■ Directions ■
Copy every line of the data below without changing a single character.

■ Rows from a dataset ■
□ □ □ □ □ □ □

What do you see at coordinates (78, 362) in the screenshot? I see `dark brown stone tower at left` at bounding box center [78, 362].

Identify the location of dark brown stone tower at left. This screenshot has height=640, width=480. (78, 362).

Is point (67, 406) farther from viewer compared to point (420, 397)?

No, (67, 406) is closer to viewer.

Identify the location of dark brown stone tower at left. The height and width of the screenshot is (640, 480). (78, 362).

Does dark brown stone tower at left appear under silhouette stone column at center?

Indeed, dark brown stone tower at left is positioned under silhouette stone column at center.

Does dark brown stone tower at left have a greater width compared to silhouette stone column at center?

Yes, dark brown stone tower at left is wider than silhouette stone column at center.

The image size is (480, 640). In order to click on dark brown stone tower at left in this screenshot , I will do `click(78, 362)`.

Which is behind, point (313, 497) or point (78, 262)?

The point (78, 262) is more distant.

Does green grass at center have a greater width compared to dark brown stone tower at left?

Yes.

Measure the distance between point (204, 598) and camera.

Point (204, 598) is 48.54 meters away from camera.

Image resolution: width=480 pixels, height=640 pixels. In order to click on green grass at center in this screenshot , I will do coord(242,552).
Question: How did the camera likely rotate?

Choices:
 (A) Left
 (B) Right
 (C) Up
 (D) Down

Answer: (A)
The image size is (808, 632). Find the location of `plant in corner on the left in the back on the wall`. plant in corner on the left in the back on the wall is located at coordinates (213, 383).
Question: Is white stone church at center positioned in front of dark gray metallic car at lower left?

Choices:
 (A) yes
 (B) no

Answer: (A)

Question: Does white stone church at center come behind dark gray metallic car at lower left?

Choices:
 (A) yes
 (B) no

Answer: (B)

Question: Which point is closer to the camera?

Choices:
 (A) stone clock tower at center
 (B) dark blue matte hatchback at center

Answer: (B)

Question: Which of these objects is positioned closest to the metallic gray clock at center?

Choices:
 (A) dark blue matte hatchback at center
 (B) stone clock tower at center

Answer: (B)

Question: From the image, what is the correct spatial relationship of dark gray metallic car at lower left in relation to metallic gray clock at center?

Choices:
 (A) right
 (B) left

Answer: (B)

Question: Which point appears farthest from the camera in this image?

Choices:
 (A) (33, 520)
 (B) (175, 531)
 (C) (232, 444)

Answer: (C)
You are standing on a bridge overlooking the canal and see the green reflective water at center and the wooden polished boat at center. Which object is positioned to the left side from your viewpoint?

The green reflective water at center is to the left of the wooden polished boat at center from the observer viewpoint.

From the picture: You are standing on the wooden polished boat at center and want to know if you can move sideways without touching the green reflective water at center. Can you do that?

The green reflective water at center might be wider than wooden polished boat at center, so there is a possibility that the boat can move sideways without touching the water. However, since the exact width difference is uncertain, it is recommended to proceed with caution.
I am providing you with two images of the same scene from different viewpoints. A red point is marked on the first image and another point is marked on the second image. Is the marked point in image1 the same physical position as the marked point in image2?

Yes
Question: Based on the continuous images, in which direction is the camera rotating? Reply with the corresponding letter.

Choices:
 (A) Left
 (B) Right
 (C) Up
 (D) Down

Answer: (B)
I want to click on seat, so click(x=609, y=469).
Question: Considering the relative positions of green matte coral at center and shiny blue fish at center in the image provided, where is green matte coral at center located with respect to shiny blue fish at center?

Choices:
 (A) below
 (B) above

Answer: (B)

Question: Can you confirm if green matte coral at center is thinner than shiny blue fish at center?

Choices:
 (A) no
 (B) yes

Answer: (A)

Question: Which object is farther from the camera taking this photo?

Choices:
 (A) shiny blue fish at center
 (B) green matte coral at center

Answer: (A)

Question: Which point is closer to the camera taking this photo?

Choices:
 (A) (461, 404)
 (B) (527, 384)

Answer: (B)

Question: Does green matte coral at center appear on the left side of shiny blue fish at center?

□ □ □ □ □ □ □

■ Task output ■
What do you see at coordinates (78, 362) in the screenshot? I see `dark brown stone tower at left` at bounding box center [78, 362].

Identify the location of dark brown stone tower at left. This screenshot has height=640, width=480. (78, 362).

Is point (67, 406) farther from viewer compared to point (420, 397)?

No, (67, 406) is closer to viewer.

Identify the location of dark brown stone tower at left. The height and width of the screenshot is (640, 480). (78, 362).

Does dark brown stone tower at left appear under silhouette stone column at center?

Indeed, dark brown stone tower at left is positioned under silhouette stone column at center.

Does dark brown stone tower at left have a greater width compared to silhouette stone column at center?

Yes, dark brown stone tower at left is wider than silhouette stone column at center.

The image size is (480, 640). In order to click on dark brown stone tower at left in this screenshot , I will do `click(78, 362)`.

Which is behind, point (313, 497) or point (78, 262)?

The point (78, 262) is more distant.

Does green grass at center have a greater width compared to dark brown stone tower at left?

Yes.

Measure the distance between point (204, 598) and camera.

Point (204, 598) is 48.54 meters away from camera.

Image resolution: width=480 pixels, height=640 pixels. In order to click on green grass at center in this screenshot , I will do coord(242,552).
Question: How did the camera likely rotate?

Choices:
 (A) Left
 (B) Right
 (C) Up
 (D) Down

Answer: (A)
The image size is (808, 632). Find the location of `plant in corner on the left in the back on the wall`. plant in corner on the left in the back on the wall is located at coordinates (213, 383).
Question: Is white stone church at center positioned in front of dark gray metallic car at lower left?

Choices:
 (A) yes
 (B) no

Answer: (A)

Question: Does white stone church at center come behind dark gray metallic car at lower left?

Choices:
 (A) yes
 (B) no

Answer: (B)

Question: Which point is closer to the camera?

Choices:
 (A) stone clock tower at center
 (B) dark blue matte hatchback at center

Answer: (B)

Question: Which of these objects is positioned closest to the metallic gray clock at center?

Choices:
 (A) dark blue matte hatchback at center
 (B) stone clock tower at center

Answer: (B)

Question: From the image, what is the correct spatial relationship of dark gray metallic car at lower left in relation to metallic gray clock at center?

Choices:
 (A) right
 (B) left

Answer: (B)

Question: Which point appears farthest from the camera in this image?

Choices:
 (A) (33, 520)
 (B) (175, 531)
 (C) (232, 444)

Answer: (C)
You are standing on a bridge overlooking the canal and see the green reflective water at center and the wooden polished boat at center. Which object is positioned to the left side from your viewpoint?

The green reflective water at center is to the left of the wooden polished boat at center from the observer viewpoint.

From the picture: You are standing on the wooden polished boat at center and want to know if you can move sideways without touching the green reflective water at center. Can you do that?

The green reflective water at center might be wider than wooden polished boat at center, so there is a possibility that the boat can move sideways without touching the water. However, since the exact width difference is uncertain, it is recommended to proceed with caution.
I am providing you with two images of the same scene from different viewpoints. A red point is marked on the first image and another point is marked on the second image. Is the marked point in image1 the same physical position as the marked point in image2?

Yes
Question: Based on the continuous images, in which direction is the camera rotating? Reply with the corresponding letter.

Choices:
 (A) Left
 (B) Right
 (C) Up
 (D) Down

Answer: (B)
I want to click on seat, so click(x=609, y=469).
Question: Considering the relative positions of green matte coral at center and shiny blue fish at center in the image provided, where is green matte coral at center located with respect to shiny blue fish at center?

Choices:
 (A) below
 (B) above

Answer: (B)

Question: Can you confirm if green matte coral at center is thinner than shiny blue fish at center?

Choices:
 (A) no
 (B) yes

Answer: (A)

Question: Which object is farther from the camera taking this photo?

Choices:
 (A) shiny blue fish at center
 (B) green matte coral at center

Answer: (A)

Question: Which point is closer to the camera taking this photo?

Choices:
 (A) (461, 404)
 (B) (527, 384)

Answer: (B)

Question: Does green matte coral at center appear on the left side of shiny blue fish at center?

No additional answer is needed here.